*Exercise requirements*.
Only the lines from the one containing "black rectangle: (50, 20)" through the one containing "red rectangle: (132, 160)" should be printed, exactly as they appear below, with both ends included.

*Supplied data*.
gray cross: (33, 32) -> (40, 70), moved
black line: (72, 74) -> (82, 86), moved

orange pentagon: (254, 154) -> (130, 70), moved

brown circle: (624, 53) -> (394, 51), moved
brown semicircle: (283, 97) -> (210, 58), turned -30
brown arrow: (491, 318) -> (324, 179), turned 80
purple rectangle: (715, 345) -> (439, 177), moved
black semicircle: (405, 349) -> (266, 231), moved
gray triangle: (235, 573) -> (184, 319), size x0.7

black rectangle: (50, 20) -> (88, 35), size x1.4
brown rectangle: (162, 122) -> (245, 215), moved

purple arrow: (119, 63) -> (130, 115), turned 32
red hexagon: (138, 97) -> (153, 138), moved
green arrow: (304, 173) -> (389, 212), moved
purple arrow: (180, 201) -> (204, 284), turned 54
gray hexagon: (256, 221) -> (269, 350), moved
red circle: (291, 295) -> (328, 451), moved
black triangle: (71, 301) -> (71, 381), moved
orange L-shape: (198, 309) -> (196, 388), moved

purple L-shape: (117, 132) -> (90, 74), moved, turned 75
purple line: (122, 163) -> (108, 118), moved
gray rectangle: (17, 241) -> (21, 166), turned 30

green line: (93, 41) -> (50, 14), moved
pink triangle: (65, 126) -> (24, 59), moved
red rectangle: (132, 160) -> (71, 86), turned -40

...

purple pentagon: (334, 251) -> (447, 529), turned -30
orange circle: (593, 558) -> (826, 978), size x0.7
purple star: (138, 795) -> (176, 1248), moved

*Expected answer*.
black rectangle: (50, 20) -> (88, 35), size x1.4
brown rectangle: (162, 122) -> (245, 215), moved

purple arrow: (119, 63) -> (130, 115), turned 32
red hexagon: (138, 97) -> (153, 138), moved
green arrow: (304, 173) -> (389, 212), moved
purple arrow: (180, 201) -> (204, 284), turned 54
gray hexagon: (256, 221) -> (269, 350), moved
red circle: (291, 295) -> (328, 451), moved
black triangle: (71, 301) -> (71, 381), moved
orange L-shape: (198, 309) -> (196, 388), moved

purple L-shape: (117, 132) -> (90, 74), moved, turned 75
purple line: (122, 163) -> (108, 118), moved
gray rectangle: (17, 241) -> (21, 166), turned 30

green line: (93, 41) -> (50, 14), moved
pink triangle: (65, 126) -> (24, 59), moved
red rectangle: (132, 160) -> (71, 86), turned -40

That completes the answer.